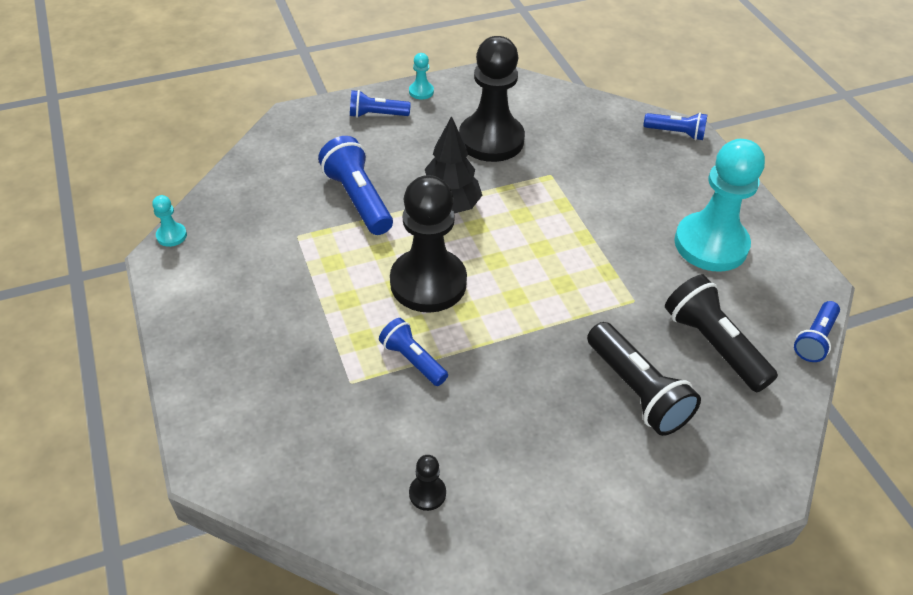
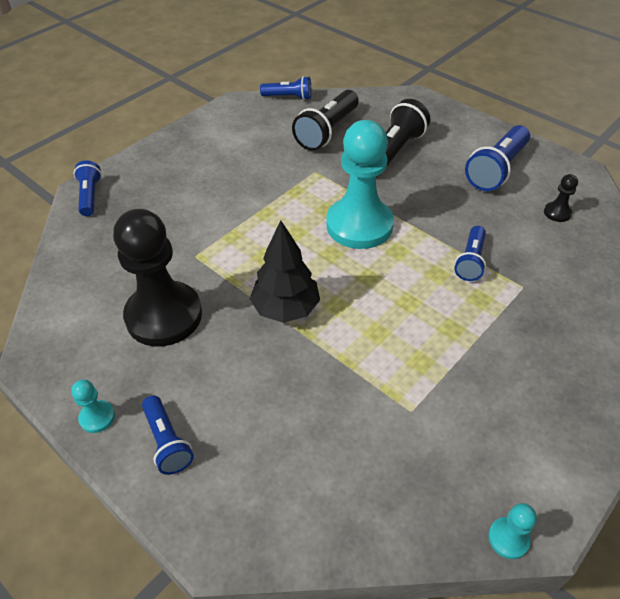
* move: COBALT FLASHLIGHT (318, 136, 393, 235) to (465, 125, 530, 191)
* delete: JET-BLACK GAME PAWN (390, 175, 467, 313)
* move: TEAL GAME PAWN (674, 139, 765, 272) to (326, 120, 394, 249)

************

:: EXERCISE AIM ::
Take the line that holds "175, 467, 313)" as the first line and the last line of the data as the final one. Retype everything between, both included, exactly.

:: ANSWER AREA ::
* delete: JET-BLACK GAME PAWN (390, 175, 467, 313)
* move: TEAL GAME PAWN (674, 139, 765, 272) to (326, 120, 394, 249)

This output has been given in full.